■ **What you are asked to do**: Please restate word for word each line from the one containing "(447, 381) = (348, 220): none" to the last line of the records below, and drop the pictures.

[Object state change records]
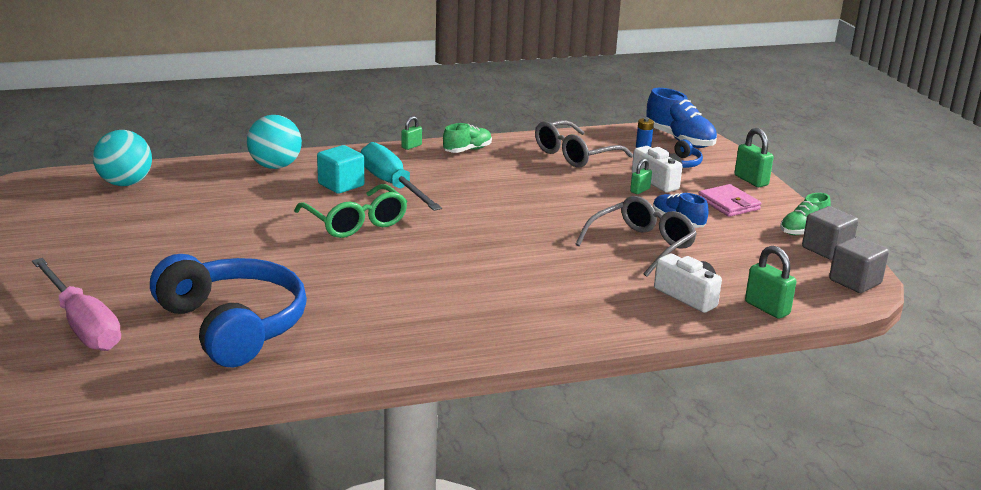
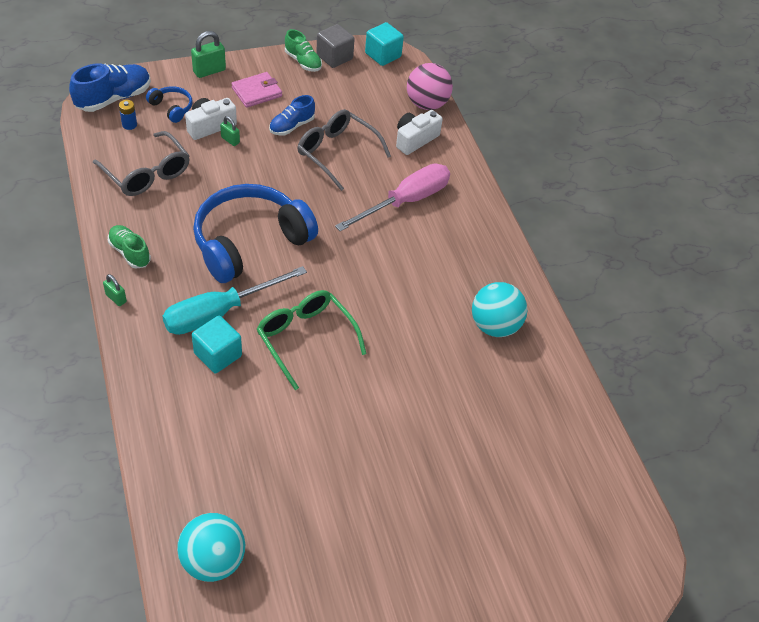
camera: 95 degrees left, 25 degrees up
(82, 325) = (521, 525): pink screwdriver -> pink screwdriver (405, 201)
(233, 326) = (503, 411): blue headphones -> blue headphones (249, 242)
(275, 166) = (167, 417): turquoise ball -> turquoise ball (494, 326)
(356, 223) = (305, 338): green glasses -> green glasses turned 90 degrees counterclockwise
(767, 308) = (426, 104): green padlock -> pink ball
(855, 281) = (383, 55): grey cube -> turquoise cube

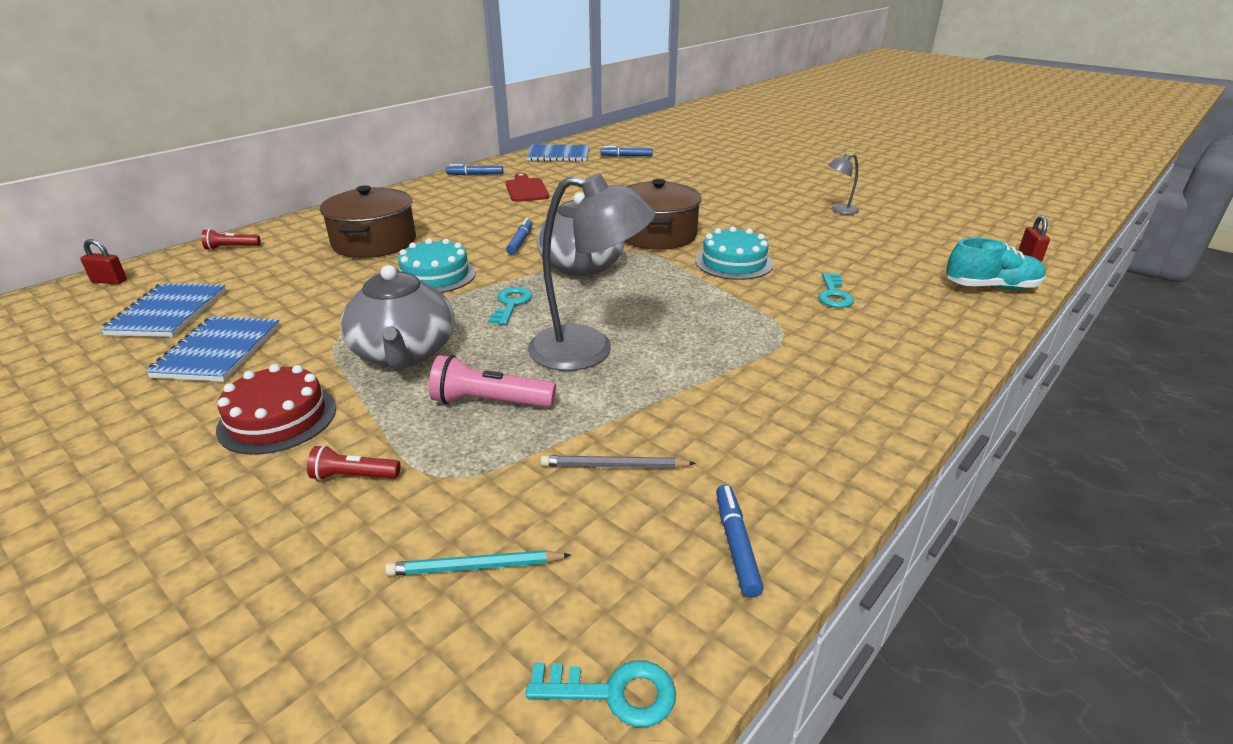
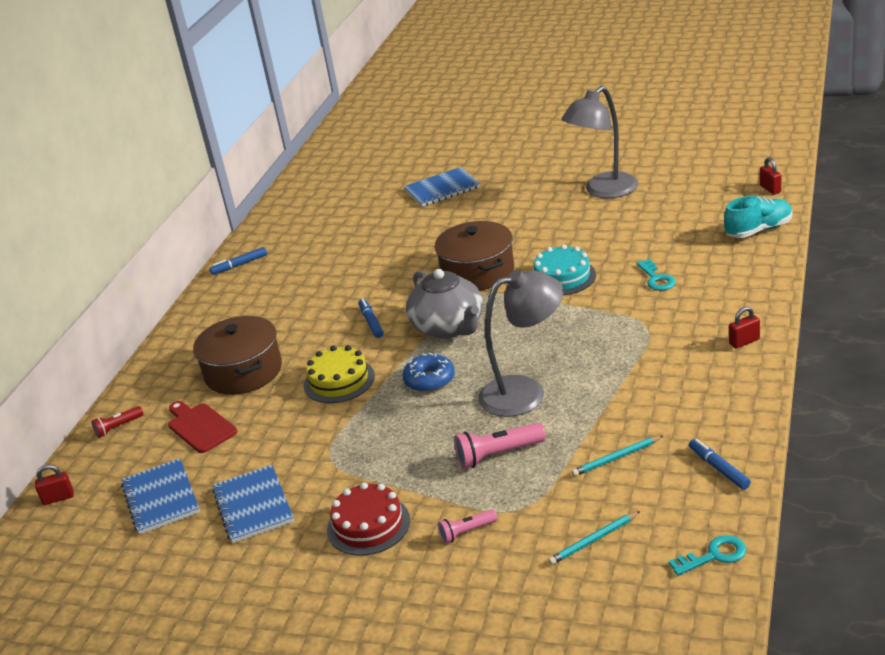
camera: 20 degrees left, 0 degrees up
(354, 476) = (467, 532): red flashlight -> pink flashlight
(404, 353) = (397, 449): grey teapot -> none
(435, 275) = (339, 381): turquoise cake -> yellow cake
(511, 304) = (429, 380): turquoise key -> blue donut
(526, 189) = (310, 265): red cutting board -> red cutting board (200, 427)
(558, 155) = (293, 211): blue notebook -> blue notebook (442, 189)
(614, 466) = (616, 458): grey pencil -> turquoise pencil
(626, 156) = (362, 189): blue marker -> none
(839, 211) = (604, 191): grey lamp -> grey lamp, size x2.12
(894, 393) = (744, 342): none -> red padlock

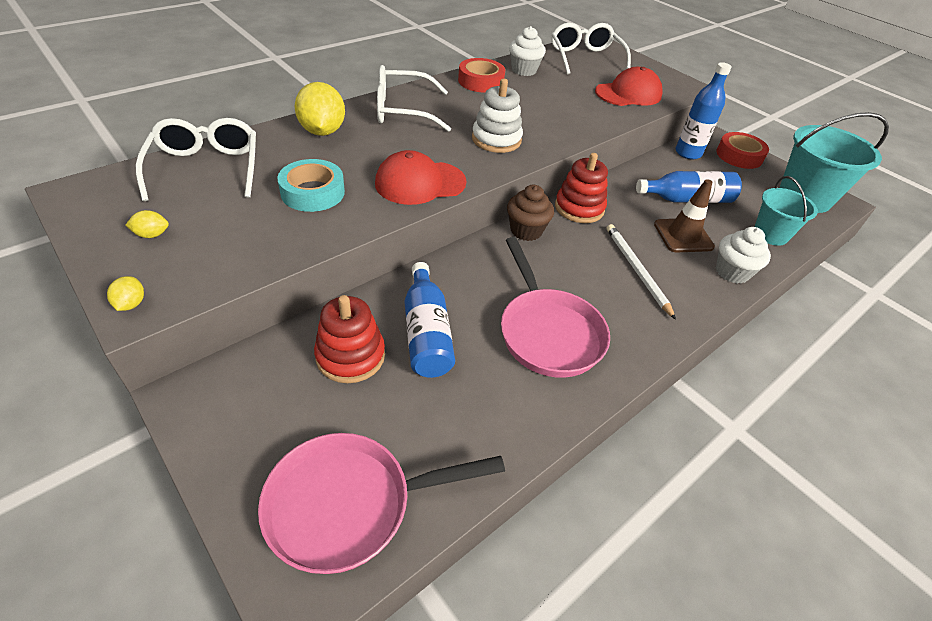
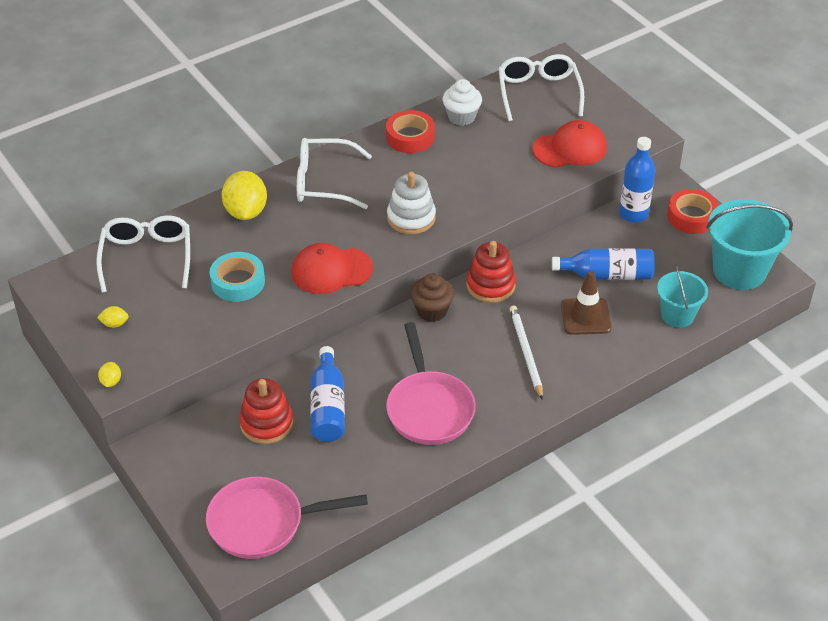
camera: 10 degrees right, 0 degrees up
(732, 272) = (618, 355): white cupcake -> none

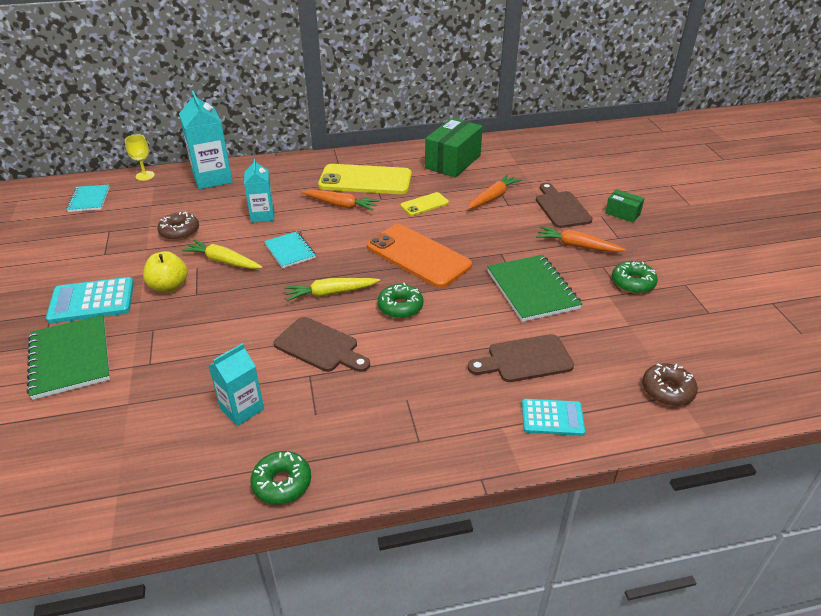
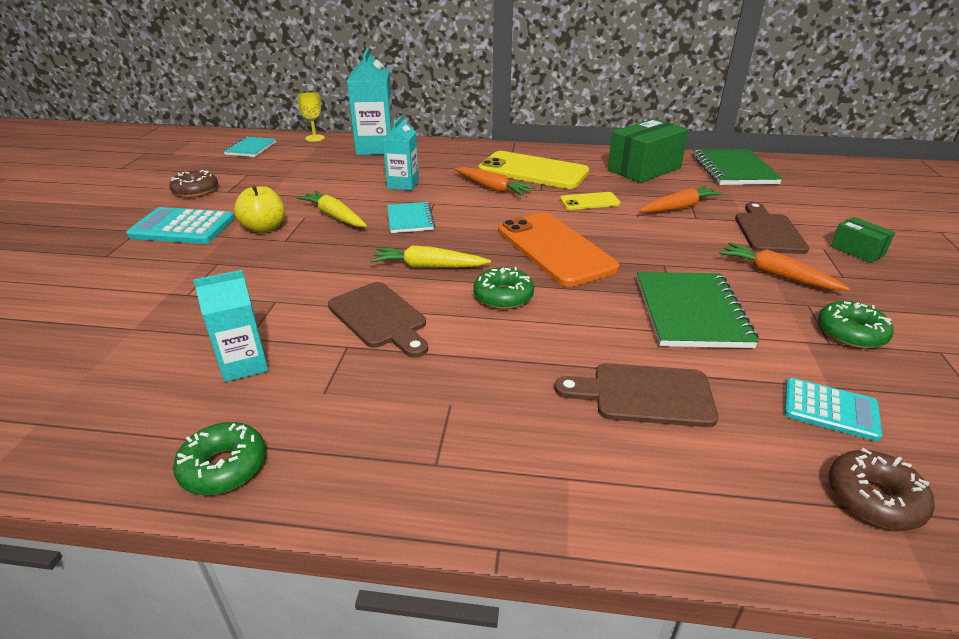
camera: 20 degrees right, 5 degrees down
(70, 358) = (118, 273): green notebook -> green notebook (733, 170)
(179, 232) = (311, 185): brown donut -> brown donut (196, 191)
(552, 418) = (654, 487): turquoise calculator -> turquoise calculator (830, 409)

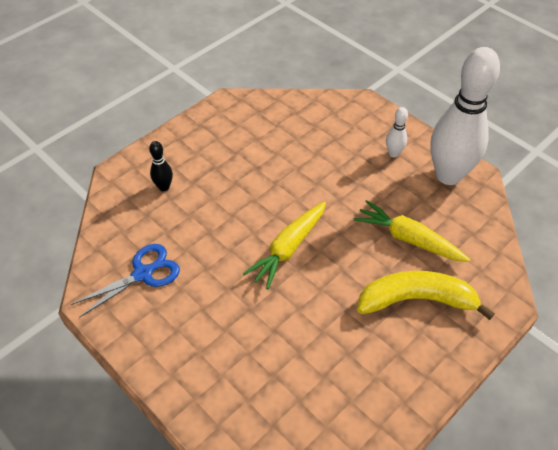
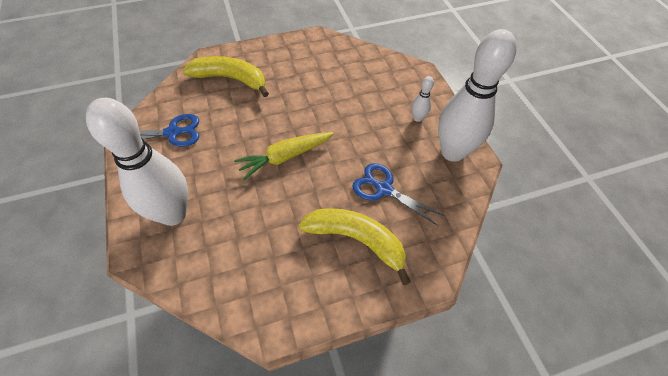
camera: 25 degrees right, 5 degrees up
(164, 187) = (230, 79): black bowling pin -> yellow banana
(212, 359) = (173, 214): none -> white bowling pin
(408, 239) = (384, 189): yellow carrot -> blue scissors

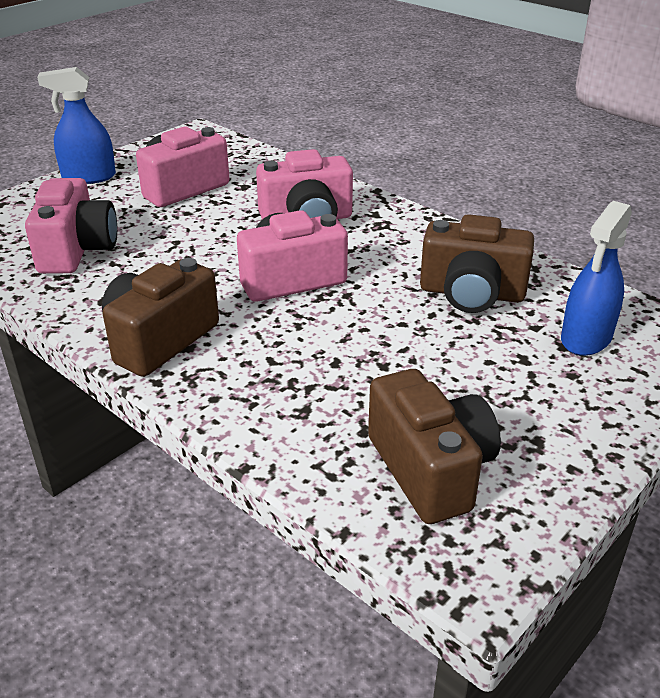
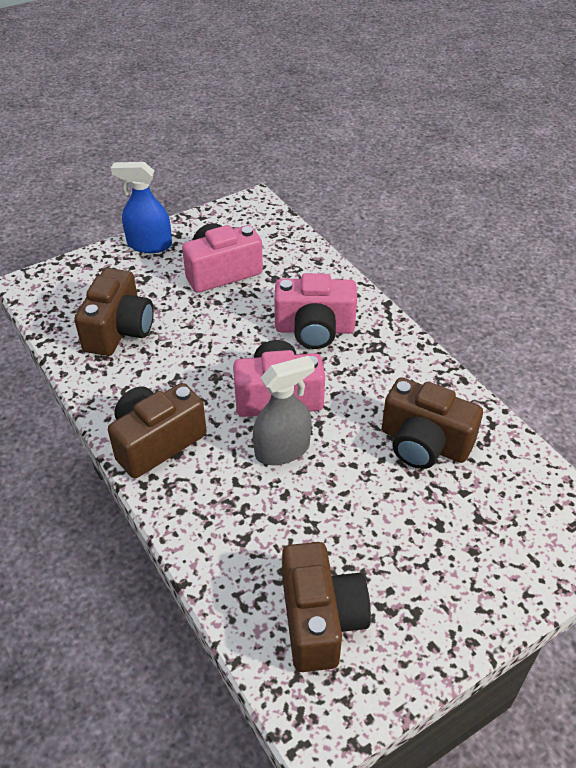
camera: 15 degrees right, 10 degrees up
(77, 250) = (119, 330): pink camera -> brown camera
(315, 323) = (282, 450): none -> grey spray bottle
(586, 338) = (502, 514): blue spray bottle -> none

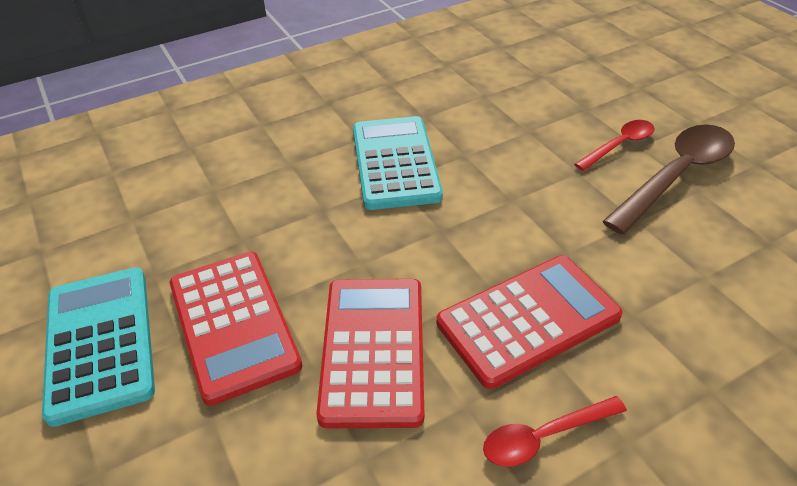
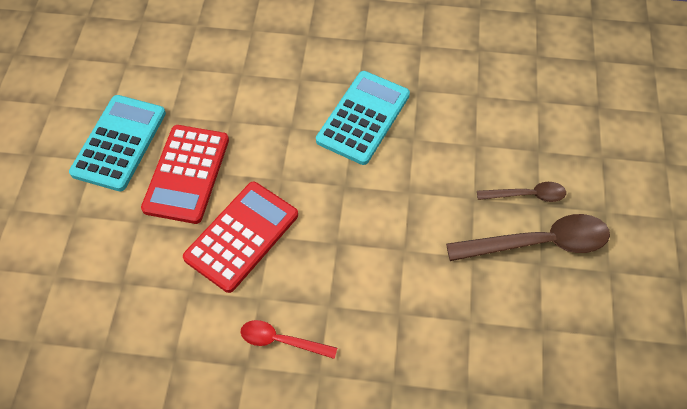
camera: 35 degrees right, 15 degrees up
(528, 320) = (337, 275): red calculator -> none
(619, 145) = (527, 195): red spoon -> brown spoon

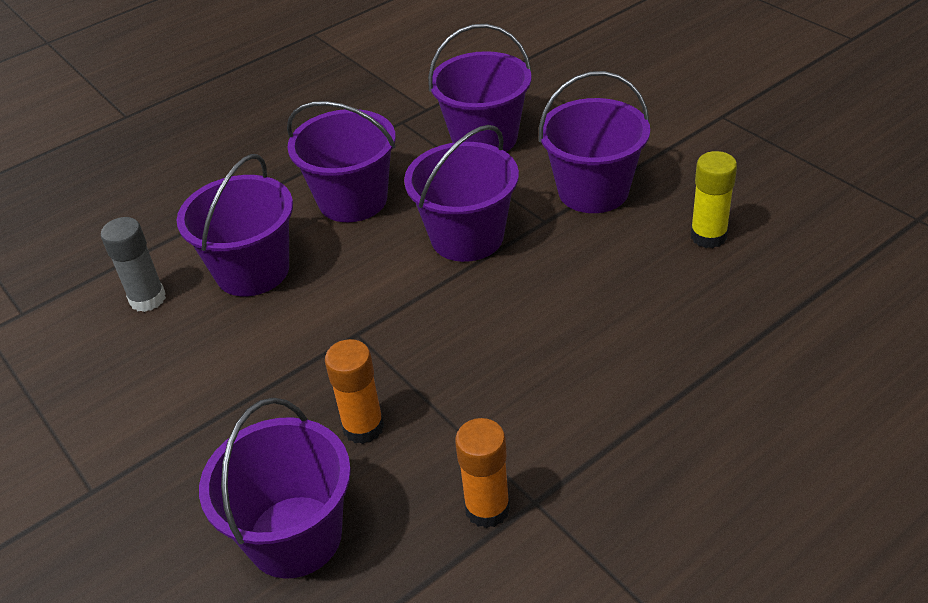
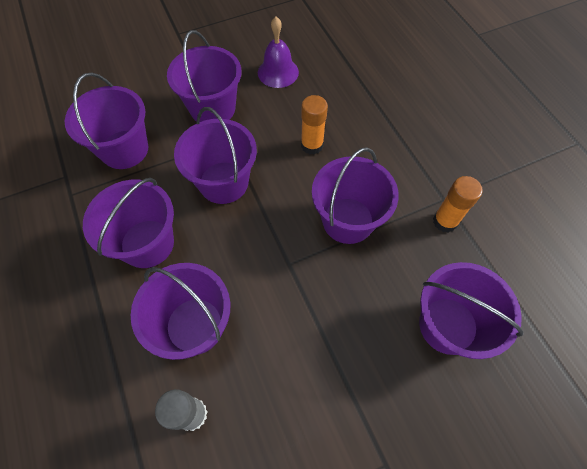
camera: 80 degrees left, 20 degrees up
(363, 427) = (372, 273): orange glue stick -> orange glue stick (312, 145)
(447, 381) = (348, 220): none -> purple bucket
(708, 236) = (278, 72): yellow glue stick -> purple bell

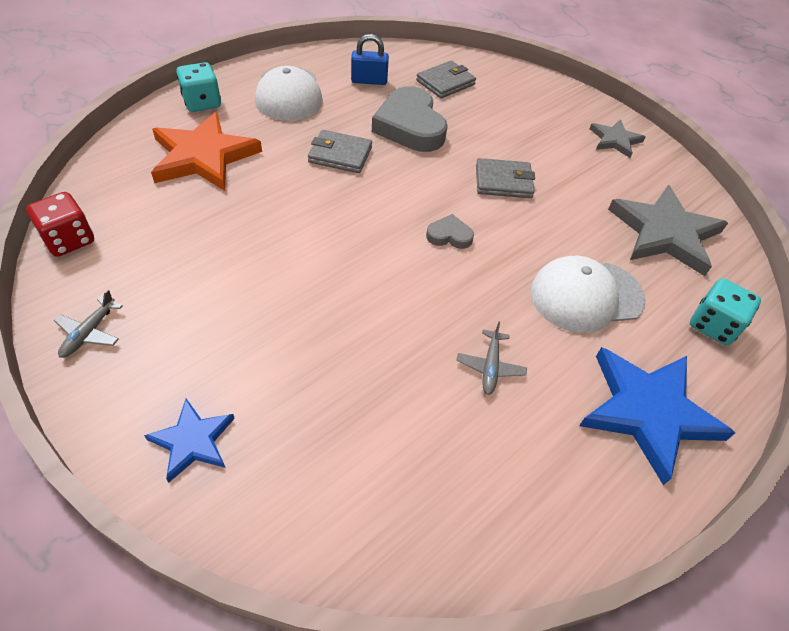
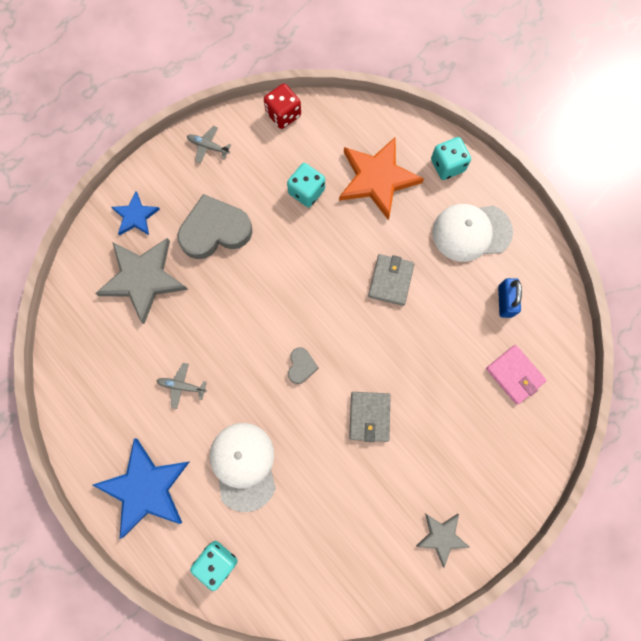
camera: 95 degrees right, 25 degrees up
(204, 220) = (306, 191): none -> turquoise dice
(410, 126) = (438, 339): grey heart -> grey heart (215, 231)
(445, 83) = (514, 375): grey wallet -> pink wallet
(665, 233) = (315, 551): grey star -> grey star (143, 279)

■ **Result below**:
(447, 381) = (348, 220): none -> purple bucket
(708, 236) = (278, 72): yellow glue stick -> purple bell

camera: 95 degrees right, 25 degrees up
(204, 220) = (306, 191): none -> turquoise dice
(410, 126) = (438, 339): grey heart -> grey heart (215, 231)
(445, 83) = (514, 375): grey wallet -> pink wallet
(665, 233) = (315, 551): grey star -> grey star (143, 279)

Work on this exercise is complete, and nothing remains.